- **YOUR GOAL**
Repeat only the lines below from the one containing "grey car: 2 -> 0" through the one containing "white bucket: 7 -> 9", inclusive, exactly as written.

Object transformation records
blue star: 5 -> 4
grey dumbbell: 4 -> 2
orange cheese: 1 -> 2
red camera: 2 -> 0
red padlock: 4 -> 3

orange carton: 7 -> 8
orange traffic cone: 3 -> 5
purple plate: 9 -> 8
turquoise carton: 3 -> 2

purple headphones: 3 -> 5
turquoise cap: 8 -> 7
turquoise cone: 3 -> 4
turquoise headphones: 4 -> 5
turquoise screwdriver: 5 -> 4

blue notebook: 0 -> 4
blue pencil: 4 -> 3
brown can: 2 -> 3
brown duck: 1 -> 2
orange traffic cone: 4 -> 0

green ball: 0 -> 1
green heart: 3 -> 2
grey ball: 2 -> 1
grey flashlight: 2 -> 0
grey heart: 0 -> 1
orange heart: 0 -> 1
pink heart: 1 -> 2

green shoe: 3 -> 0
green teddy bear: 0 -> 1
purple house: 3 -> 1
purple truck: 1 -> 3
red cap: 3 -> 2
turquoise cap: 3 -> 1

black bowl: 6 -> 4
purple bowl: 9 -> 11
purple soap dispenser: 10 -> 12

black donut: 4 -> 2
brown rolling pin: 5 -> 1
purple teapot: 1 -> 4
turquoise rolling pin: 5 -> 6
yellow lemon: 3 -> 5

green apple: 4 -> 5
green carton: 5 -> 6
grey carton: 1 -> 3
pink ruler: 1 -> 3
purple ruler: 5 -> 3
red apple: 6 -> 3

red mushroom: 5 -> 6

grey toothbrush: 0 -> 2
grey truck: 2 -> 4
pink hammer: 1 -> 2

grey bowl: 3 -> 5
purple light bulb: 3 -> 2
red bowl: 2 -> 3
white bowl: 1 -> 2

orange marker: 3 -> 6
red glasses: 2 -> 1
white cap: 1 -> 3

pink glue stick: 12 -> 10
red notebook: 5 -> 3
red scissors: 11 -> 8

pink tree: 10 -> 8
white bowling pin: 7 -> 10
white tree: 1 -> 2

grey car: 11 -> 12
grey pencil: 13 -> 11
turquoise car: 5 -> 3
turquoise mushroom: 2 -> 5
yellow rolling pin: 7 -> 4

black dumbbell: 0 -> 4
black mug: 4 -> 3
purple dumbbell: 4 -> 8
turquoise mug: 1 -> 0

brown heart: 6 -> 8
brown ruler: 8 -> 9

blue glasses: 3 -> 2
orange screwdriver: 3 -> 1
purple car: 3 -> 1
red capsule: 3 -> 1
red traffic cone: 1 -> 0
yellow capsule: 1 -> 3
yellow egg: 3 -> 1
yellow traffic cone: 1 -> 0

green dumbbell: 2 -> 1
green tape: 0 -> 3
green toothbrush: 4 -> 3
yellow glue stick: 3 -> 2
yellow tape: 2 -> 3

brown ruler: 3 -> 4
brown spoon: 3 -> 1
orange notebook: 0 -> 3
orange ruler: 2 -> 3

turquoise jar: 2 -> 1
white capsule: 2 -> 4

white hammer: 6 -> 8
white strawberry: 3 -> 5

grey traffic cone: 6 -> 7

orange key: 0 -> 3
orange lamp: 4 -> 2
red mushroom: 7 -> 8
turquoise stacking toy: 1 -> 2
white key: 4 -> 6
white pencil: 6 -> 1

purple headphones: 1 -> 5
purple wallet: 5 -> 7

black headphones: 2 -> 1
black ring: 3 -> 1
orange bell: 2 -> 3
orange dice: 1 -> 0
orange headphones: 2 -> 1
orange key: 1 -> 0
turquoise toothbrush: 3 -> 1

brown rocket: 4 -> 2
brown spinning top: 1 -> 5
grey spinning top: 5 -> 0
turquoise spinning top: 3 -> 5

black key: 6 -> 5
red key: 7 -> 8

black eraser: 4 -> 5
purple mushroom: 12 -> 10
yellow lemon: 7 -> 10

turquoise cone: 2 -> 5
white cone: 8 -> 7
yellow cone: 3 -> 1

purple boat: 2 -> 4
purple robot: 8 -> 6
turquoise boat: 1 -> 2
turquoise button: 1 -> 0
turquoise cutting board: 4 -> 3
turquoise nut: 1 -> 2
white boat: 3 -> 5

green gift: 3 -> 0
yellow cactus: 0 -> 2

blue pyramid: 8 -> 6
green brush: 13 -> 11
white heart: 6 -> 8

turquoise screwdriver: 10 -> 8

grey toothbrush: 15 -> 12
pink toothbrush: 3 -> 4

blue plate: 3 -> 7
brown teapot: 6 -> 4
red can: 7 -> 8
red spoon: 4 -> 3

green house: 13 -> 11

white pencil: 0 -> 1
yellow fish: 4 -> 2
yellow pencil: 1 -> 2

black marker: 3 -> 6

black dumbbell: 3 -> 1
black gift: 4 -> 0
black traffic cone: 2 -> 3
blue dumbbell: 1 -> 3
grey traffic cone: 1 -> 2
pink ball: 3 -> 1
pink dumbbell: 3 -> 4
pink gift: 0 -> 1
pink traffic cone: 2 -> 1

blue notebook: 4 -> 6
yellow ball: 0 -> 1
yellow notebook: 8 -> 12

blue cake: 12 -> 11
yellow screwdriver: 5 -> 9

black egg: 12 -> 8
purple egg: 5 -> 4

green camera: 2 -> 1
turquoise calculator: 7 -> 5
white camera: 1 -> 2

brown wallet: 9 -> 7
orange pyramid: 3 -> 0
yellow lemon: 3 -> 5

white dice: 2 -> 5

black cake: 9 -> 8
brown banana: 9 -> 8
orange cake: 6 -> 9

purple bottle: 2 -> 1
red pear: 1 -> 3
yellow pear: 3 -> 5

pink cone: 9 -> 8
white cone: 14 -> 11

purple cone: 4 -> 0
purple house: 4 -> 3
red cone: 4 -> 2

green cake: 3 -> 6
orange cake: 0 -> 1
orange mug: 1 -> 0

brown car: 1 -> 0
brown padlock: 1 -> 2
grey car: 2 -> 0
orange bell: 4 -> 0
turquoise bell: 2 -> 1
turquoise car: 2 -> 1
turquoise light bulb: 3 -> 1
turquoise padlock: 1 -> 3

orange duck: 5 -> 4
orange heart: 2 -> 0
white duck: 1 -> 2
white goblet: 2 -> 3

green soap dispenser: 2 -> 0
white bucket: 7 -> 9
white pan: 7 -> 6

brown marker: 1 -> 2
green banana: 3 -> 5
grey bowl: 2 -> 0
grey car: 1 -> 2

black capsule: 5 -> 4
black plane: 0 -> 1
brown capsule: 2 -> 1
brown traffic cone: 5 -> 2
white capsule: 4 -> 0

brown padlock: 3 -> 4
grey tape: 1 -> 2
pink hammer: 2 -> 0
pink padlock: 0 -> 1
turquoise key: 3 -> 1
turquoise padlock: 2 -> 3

- **RESPONSE BOX**
grey car: 2 -> 0
orange bell: 4 -> 0
turquoise bell: 2 -> 1
turquoise car: 2 -> 1
turquoise light bulb: 3 -> 1
turquoise padlock: 1 -> 3

orange duck: 5 -> 4
orange heart: 2 -> 0
white duck: 1 -> 2
white goblet: 2 -> 3

green soap dispenser: 2 -> 0
white bucket: 7 -> 9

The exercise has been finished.